**EXERCISE PROMPT:** Only these lines of the data below are wanted: the one with "U109: NE555 -> ICM7555", the one with "R7: 47k (3V3, IN2) -> 47k (0V, VFB)", and any lines between them, each repeated exactly.

**INFORMATION PROVIDED:**
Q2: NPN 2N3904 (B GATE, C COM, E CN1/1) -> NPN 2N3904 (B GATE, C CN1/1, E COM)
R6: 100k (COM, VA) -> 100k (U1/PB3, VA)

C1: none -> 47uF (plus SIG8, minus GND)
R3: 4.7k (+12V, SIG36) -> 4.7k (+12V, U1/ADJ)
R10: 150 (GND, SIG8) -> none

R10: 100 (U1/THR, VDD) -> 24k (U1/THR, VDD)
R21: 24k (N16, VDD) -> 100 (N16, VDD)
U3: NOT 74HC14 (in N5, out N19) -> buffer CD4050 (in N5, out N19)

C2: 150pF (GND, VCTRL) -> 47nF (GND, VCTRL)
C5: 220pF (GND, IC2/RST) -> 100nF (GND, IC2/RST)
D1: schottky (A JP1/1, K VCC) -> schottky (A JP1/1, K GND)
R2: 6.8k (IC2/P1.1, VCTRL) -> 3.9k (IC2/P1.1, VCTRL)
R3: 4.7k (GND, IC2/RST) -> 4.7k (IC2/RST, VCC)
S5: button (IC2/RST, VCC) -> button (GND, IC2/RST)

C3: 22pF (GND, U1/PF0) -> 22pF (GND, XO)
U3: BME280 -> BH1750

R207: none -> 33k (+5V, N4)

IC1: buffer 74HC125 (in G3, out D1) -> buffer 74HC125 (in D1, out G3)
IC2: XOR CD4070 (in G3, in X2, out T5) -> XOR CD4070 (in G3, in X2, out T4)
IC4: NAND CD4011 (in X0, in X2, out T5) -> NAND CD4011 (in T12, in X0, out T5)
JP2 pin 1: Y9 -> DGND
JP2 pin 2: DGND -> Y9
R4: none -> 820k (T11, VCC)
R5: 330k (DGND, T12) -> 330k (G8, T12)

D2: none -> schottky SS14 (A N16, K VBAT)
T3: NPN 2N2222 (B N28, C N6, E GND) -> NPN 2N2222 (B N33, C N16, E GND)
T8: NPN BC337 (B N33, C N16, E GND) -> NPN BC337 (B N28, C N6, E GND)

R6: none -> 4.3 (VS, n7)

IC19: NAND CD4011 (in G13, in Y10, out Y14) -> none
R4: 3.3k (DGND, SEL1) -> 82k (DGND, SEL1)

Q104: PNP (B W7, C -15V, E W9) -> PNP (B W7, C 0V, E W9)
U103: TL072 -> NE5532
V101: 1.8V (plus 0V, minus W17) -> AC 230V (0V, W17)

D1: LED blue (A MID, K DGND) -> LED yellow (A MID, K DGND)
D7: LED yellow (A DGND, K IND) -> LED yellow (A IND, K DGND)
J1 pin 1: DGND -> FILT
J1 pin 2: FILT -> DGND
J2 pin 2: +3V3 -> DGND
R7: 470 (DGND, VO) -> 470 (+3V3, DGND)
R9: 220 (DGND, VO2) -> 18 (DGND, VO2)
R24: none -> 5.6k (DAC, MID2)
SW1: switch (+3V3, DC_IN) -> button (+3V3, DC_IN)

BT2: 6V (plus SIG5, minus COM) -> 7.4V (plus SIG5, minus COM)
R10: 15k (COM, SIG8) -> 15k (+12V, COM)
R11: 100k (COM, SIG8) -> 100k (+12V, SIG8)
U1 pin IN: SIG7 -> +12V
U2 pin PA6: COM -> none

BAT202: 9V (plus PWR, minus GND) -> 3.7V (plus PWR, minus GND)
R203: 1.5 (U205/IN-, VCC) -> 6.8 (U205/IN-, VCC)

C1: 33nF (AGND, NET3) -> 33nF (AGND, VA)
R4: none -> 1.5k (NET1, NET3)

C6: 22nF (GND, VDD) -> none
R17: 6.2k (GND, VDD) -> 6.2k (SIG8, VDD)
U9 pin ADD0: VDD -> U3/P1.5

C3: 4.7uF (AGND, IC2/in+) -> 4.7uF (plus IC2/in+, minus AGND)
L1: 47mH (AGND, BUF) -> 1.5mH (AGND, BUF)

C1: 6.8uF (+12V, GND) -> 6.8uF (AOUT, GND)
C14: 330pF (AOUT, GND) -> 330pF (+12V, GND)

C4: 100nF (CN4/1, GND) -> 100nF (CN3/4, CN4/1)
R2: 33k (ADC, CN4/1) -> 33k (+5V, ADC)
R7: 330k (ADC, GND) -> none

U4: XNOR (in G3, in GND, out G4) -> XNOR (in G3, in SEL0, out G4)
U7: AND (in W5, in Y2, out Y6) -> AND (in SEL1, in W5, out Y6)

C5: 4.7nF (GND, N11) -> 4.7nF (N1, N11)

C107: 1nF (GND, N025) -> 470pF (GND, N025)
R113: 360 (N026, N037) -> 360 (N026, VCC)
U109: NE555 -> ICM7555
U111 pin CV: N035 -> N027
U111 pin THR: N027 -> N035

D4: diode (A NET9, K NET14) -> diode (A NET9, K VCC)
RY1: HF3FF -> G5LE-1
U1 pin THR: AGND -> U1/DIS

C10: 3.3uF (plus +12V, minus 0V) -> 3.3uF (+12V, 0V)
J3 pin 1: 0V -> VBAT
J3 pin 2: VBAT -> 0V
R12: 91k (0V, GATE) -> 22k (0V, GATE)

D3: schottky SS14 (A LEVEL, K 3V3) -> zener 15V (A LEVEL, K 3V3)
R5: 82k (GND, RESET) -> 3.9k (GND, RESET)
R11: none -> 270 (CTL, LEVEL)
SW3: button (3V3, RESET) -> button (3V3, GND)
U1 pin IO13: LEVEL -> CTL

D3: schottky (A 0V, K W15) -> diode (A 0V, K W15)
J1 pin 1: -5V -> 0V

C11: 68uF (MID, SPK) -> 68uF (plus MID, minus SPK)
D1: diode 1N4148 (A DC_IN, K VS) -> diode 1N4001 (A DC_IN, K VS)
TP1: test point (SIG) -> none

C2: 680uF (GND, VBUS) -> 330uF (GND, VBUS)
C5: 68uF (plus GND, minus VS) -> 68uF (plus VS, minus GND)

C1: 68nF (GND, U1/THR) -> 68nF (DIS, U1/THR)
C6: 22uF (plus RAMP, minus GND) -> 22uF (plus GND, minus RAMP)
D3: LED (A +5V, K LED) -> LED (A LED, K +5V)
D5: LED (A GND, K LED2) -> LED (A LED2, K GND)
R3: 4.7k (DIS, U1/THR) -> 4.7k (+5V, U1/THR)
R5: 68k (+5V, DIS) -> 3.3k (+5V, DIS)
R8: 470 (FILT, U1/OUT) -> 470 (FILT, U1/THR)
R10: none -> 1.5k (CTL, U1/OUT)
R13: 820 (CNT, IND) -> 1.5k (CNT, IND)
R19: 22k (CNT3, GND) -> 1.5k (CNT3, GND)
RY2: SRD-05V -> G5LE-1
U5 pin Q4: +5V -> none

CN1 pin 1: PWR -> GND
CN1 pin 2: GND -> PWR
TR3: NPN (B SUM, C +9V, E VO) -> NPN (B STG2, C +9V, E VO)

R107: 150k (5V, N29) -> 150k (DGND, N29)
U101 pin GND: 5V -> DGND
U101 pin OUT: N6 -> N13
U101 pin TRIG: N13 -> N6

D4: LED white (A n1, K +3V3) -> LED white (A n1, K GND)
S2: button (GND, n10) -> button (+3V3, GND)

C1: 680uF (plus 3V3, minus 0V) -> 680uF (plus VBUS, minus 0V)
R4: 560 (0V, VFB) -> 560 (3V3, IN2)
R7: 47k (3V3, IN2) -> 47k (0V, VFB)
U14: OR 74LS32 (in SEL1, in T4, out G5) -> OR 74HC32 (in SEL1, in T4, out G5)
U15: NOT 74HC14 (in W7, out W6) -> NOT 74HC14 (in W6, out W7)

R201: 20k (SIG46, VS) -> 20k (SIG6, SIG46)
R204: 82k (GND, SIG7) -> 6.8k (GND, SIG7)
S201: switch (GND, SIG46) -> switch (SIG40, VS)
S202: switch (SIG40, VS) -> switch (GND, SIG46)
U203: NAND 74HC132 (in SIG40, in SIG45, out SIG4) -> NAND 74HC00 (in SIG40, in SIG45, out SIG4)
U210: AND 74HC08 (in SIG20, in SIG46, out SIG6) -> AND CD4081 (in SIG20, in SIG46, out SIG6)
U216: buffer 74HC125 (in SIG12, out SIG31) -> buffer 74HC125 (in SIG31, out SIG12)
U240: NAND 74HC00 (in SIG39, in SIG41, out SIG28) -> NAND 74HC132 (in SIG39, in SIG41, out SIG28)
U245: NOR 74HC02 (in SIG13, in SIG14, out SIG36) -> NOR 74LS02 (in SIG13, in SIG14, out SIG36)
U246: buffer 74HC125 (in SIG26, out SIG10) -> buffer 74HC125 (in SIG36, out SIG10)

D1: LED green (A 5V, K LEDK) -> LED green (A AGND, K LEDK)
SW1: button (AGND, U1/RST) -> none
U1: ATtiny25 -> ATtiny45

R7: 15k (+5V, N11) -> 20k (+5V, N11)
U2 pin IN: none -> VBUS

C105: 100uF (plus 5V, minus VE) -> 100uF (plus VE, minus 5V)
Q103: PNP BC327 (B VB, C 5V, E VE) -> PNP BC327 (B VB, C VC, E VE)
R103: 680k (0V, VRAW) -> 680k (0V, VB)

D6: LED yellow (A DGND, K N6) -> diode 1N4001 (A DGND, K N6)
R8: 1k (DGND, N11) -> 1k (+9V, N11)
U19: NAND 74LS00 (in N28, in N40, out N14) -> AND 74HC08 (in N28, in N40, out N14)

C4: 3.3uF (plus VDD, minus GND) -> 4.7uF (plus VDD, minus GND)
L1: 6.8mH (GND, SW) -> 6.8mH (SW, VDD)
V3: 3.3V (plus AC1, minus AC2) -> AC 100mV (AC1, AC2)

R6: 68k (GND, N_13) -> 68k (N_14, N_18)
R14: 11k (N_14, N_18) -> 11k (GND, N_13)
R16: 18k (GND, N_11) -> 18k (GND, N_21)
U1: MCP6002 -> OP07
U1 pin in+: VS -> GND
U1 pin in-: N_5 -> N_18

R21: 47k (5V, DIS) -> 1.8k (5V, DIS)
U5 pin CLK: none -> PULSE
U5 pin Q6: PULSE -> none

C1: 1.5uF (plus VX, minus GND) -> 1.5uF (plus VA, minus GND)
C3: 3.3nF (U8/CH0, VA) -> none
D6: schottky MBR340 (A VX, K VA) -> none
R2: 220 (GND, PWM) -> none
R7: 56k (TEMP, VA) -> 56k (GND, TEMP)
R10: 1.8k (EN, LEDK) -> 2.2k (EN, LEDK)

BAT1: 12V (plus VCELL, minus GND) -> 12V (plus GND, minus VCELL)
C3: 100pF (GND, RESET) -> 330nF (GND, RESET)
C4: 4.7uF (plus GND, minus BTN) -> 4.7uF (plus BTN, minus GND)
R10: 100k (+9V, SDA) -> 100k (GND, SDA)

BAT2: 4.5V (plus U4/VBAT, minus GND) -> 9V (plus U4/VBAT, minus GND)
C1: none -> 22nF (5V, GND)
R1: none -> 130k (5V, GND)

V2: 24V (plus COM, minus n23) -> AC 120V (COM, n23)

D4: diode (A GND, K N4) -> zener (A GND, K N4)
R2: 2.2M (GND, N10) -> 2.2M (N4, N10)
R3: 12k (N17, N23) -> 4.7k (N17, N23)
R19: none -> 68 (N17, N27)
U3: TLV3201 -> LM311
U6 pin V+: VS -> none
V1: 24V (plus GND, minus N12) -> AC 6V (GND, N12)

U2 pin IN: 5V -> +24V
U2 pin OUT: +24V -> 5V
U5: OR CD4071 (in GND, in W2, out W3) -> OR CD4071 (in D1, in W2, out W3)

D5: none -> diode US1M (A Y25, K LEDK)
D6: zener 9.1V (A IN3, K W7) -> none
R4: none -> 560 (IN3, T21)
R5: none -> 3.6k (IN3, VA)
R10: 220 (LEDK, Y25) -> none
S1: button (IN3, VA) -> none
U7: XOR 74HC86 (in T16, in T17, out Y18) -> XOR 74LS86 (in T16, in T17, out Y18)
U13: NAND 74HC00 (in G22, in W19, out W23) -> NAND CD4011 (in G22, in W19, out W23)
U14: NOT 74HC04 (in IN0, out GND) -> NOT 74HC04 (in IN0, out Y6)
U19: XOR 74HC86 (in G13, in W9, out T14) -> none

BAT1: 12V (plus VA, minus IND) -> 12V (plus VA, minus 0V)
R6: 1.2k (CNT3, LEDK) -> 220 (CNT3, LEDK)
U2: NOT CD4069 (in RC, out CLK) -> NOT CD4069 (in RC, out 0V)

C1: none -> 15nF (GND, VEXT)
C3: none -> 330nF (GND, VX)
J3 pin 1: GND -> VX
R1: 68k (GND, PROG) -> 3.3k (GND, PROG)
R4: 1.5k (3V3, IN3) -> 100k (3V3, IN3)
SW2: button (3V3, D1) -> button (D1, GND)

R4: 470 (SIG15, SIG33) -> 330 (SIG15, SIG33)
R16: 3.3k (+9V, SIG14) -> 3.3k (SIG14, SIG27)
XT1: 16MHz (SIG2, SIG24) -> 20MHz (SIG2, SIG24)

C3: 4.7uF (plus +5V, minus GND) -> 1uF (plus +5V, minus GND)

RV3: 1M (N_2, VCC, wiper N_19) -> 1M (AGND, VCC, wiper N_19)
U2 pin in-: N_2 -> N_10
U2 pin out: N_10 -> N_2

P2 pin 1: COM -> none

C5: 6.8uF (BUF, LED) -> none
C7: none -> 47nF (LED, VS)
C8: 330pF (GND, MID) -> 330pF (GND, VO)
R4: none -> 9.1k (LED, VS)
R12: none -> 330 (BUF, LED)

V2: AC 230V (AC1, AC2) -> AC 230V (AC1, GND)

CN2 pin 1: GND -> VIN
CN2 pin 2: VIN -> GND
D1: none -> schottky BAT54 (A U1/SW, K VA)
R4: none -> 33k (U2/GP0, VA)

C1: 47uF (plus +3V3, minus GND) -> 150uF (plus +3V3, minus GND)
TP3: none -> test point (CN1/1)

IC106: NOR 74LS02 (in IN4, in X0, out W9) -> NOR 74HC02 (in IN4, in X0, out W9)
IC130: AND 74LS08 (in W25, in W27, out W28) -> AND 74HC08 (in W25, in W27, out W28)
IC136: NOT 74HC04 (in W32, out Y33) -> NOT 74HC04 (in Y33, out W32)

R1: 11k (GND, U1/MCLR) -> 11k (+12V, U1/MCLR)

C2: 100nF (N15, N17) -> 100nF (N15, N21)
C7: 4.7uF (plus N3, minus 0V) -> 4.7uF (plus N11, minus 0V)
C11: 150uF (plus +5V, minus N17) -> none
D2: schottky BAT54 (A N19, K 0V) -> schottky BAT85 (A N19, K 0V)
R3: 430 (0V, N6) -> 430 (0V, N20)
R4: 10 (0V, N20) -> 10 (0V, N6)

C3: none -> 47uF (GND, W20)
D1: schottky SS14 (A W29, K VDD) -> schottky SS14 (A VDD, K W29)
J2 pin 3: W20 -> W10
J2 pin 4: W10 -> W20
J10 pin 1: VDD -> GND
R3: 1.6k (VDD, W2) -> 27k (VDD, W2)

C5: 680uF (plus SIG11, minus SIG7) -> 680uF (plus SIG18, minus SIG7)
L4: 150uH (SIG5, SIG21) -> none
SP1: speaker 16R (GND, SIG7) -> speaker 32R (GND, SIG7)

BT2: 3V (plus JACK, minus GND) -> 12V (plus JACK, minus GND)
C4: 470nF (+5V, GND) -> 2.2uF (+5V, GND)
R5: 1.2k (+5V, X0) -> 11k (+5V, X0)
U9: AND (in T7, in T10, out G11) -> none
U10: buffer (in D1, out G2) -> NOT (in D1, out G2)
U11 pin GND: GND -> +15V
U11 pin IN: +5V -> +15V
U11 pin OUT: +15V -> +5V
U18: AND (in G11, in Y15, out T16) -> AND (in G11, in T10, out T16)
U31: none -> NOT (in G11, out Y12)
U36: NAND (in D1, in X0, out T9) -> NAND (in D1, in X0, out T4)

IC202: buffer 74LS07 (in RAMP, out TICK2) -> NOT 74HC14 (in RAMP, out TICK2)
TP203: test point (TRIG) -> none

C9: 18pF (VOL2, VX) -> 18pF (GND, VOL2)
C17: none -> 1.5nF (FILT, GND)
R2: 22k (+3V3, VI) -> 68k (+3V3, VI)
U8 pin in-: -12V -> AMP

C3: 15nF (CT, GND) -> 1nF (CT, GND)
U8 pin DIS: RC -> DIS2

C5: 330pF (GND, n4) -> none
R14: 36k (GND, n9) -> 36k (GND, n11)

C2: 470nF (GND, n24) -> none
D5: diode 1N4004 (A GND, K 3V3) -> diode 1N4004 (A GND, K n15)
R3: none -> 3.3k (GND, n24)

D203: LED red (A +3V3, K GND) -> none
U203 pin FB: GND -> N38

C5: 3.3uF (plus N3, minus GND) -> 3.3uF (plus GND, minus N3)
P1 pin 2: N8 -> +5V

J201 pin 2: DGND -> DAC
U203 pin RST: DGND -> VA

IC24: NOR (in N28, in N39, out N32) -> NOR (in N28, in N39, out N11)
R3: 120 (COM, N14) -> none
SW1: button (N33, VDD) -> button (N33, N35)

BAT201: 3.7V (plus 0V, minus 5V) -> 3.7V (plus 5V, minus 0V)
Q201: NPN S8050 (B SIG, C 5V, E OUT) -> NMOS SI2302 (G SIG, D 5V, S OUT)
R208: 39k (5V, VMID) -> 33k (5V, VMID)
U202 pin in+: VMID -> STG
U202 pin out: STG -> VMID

**ANSWER FOR THE TASK:**
U109: NE555 -> ICM7555
U111 pin CV: N035 -> N027
U111 pin THR: N027 -> N035

D4: diode (A NET9, K NET14) -> diode (A NET9, K VCC)
RY1: HF3FF -> G5LE-1
U1 pin THR: AGND -> U1/DIS

C10: 3.3uF (plus +12V, minus 0V) -> 3.3uF (+12V, 0V)
J3 pin 1: 0V -> VBAT
J3 pin 2: VBAT -> 0V
R12: 91k (0V, GATE) -> 22k (0V, GATE)

D3: schottky SS14 (A LEVEL, K 3V3) -> zener 15V (A LEVEL, K 3V3)
R5: 82k (GND, RESET) -> 3.9k (GND, RESET)
R11: none -> 270 (CTL, LEVEL)
SW3: button (3V3, RESET) -> button (3V3, GND)
U1 pin IO13: LEVEL -> CTL

D3: schottky (A 0V, K W15) -> diode (A 0V, K W15)
J1 pin 1: -5V -> 0V

C11: 68uF (MID, SPK) -> 68uF (plus MID, minus SPK)
D1: diode 1N4148 (A DC_IN, K VS) -> diode 1N4001 (A DC_IN, K VS)
TP1: test point (SIG) -> none

C2: 680uF (GND, VBUS) -> 330uF (GND, VBUS)
C5: 68uF (plus GND, minus VS) -> 68uF (plus VS, minus GND)

C1: 68nF (GND, U1/THR) -> 68nF (DIS, U1/THR)
C6: 22uF (plus RAMP, minus GND) -> 22uF (plus GND, minus RAMP)
D3: LED (A +5V, K LED) -> LED (A LED, K +5V)
D5: LED (A GND, K LED2) -> LED (A LED2, K GND)
R3: 4.7k (DIS, U1/THR) -> 4.7k (+5V, U1/THR)
R5: 68k (+5V, DIS) -> 3.3k (+5V, DIS)
R8: 470 (FILT, U1/OUT) -> 470 (FILT, U1/THR)
R10: none -> 1.5k (CTL, U1/OUT)
R13: 820 (CNT, IND) -> 1.5k (CNT, IND)
R19: 22k (CNT3, GND) -> 1.5k (CNT3, GND)
RY2: SRD-05V -> G5LE-1
U5 pin Q4: +5V -> none

CN1 pin 1: PWR -> GND
CN1 pin 2: GND -> PWR
TR3: NPN (B SUM, C +9V, E VO) -> NPN (B STG2, C +9V, E VO)

R107: 150k (5V, N29) -> 150k (DGND, N29)
U101 pin GND: 5V -> DGND
U101 pin OUT: N6 -> N13
U101 pin TRIG: N13 -> N6

D4: LED white (A n1, K +3V3) -> LED white (A n1, K GND)
S2: button (GND, n10) -> button (+3V3, GND)

C1: 680uF (plus 3V3, minus 0V) -> 680uF (plus VBUS, minus 0V)
R4: 560 (0V, VFB) -> 560 (3V3, IN2)
R7: 47k (3V3, IN2) -> 47k (0V, VFB)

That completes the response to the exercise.